Written request =
Put the rows below into a numbered list, leaving out any blank lines.

[Dataset rows]
## Begin

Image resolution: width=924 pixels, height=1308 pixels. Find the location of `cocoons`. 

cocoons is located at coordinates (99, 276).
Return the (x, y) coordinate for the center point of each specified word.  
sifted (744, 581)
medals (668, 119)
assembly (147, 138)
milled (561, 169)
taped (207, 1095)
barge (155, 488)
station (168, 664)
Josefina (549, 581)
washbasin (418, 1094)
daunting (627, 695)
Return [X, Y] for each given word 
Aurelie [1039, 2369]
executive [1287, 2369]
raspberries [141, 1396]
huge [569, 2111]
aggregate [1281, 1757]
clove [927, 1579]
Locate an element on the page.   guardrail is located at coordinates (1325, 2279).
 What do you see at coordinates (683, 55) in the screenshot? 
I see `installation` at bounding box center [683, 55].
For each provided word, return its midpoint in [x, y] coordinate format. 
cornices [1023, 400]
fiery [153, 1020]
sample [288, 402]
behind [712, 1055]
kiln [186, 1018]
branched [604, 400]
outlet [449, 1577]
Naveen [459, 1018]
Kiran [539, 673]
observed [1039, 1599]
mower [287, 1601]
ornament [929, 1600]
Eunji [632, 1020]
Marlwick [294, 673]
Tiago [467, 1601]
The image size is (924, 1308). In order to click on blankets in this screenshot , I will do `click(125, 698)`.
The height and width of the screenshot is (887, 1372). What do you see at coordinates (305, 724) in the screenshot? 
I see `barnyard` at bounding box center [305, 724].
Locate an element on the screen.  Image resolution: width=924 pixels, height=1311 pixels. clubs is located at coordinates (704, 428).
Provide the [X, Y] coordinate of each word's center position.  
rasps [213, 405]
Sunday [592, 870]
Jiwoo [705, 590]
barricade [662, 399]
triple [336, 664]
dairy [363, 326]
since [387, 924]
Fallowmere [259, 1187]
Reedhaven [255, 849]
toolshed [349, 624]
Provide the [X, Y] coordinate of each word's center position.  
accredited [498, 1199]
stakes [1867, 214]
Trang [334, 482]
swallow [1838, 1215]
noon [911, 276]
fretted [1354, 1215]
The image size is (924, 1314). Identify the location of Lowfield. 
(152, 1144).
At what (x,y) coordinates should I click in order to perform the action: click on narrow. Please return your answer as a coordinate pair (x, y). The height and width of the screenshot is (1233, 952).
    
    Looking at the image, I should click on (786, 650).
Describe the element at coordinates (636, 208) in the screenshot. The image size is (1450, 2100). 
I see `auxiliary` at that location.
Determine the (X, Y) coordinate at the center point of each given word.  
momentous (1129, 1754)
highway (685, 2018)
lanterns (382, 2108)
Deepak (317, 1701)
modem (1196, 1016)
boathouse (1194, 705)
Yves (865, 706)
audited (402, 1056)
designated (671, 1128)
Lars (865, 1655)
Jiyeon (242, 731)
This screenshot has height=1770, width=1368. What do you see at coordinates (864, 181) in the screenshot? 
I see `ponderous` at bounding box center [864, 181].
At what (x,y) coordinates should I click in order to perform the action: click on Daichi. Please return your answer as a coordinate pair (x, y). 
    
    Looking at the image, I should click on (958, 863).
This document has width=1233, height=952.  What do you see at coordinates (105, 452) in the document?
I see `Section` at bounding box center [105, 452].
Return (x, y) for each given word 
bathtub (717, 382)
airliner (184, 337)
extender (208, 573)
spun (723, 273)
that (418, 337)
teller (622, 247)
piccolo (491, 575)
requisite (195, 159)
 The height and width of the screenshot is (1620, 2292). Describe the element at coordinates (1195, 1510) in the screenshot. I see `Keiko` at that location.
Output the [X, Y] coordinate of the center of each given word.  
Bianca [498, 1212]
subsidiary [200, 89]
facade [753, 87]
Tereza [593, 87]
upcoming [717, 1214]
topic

## End

Task solution =
1. Image resolution: width=924 pixels, height=1308 pixels. Find the location of `cocoons`. 
2. cocoons is located at coordinates (99, 276).
3. Return the (x, y) coordinate for the center point of each specified word.  
4. sifted (744, 581)
5. medals (668, 119)
6. assembly (147, 138)
7. milled (561, 169)
8. taped (207, 1095)
9. barge (155, 488)
10. station (168, 664)
11. Josefina (549, 581)
12. washbasin (418, 1094)
13. daunting (627, 695)
14. Return [X, Y] for each given word 
15. Aurelie [1039, 2369]
16. executive [1287, 2369]
17. raspberries [141, 1396]
18. huge [569, 2111]
19. aggregate [1281, 1757]
20. clove [927, 1579]
21. Locate an element on the page.   guardrail is located at coordinates (1325, 2279).
22.  What do you see at coordinates (683, 55) in the screenshot? 
23. I see `installation` at bounding box center [683, 55].
24. For each provided word, return its midpoint in [x, y] coordinate format. 
25. cornices [1023, 400]
26. fiery [153, 1020]
27. sample [288, 402]
28. behind [712, 1055]
29. kiln [186, 1018]
30. branched [604, 400]
31. outlet [449, 1577]
32. Naveen [459, 1018]
33. Kiran [539, 673]
34. observed [1039, 1599]
35. mower [287, 1601]
36. ornament [929, 1600]
37. Eunji [632, 1020]
38. Marlwick [294, 673]
39. Tiago [467, 1601]
40. The image size is (924, 1308). In order to click on blankets in this screenshot , I will do `click(125, 698)`.
41. The height and width of the screenshot is (887, 1372). What do you see at coordinates (305, 724) in the screenshot? 
42. I see `barnyard` at bounding box center [305, 724].
43. Locate an element on the screen.  Image resolution: width=924 pixels, height=1311 pixels. clubs is located at coordinates (704, 428).
44. Provide the [X, Y] coordinate of each word's center position.  
45. rasps [213, 405]
46. Sunday [592, 870]
47. Jiwoo [705, 590]
48. barricade [662, 399]
49. triple [336, 664]
50. dairy [363, 326]
51. since [387, 924]
52. Fallowmere [259, 1187]
53. Reedhaven [255, 849]
54. toolshed [349, 624]
55. Provide the [X, Y] coordinate of each word's center position.  
56. accredited [498, 1199]
57. stakes [1867, 214]
58. Trang [334, 482]
59. swallow [1838, 1215]
60. noon [911, 276]
61. fretted [1354, 1215]
62. The image size is (924, 1314). Identify the location of Lowfield. 
63. (152, 1144).
64. At what (x,y) coordinates should I click in order to perform the action: click on narrow. Please return your answer as a coordinate pair (x, y). The height and width of the screenshot is (1233, 952).
65.     Looking at the image, I should click on (786, 650).
66. Describe the element at coordinates (636, 208) in the screenshot. The image size is (1450, 2100). 
67. I see `auxiliary` at that location.
68. Determine the (X, Y) coordinate at the center point of each given word.  
69. momentous (1129, 1754)
70. highway (685, 2018)
71. lanterns (382, 2108)
72. Deepak (317, 1701)
73. modem (1196, 1016)
74. boathouse (1194, 705)
75. Yves (865, 706)
76. audited (402, 1056)
77. designated (671, 1128)
78. Lars (865, 1655)
79. Jiyeon (242, 731)
80. This screenshot has height=1770, width=1368. What do you see at coordinates (864, 181) in the screenshot? 
81. I see `ponderous` at bounding box center [864, 181].
82. At what (x,y) coordinates should I click in order to perform the action: click on Daichi. Please return your answer as a coordinate pair (x, y). 
83.     Looking at the image, I should click on (958, 863).
84. This document has width=1233, height=952.  What do you see at coordinates (105, 452) in the document?
85. I see `Section` at bounding box center [105, 452].
86. Return (x, y) for each given word 
87. bathtub (717, 382)
88. airliner (184, 337)
89. extender (208, 573)
90. spun (723, 273)
91. that (418, 337)
92. teller (622, 247)
93. piccolo (491, 575)
94. requisite (195, 159)
95.  The height and width of the screenshot is (1620, 2292). Describe the element at coordinates (1195, 1510) in the screenshot. I see `Keiko` at that location.
96. Output the [X, Y] coordinate of the center of each given word.  
97. Bianca [498, 1212]
98. subsidiary [200, 89]
99. facade [753, 87]
100. Tereza [593, 87]
101. upcoming [717, 1214]
102. topic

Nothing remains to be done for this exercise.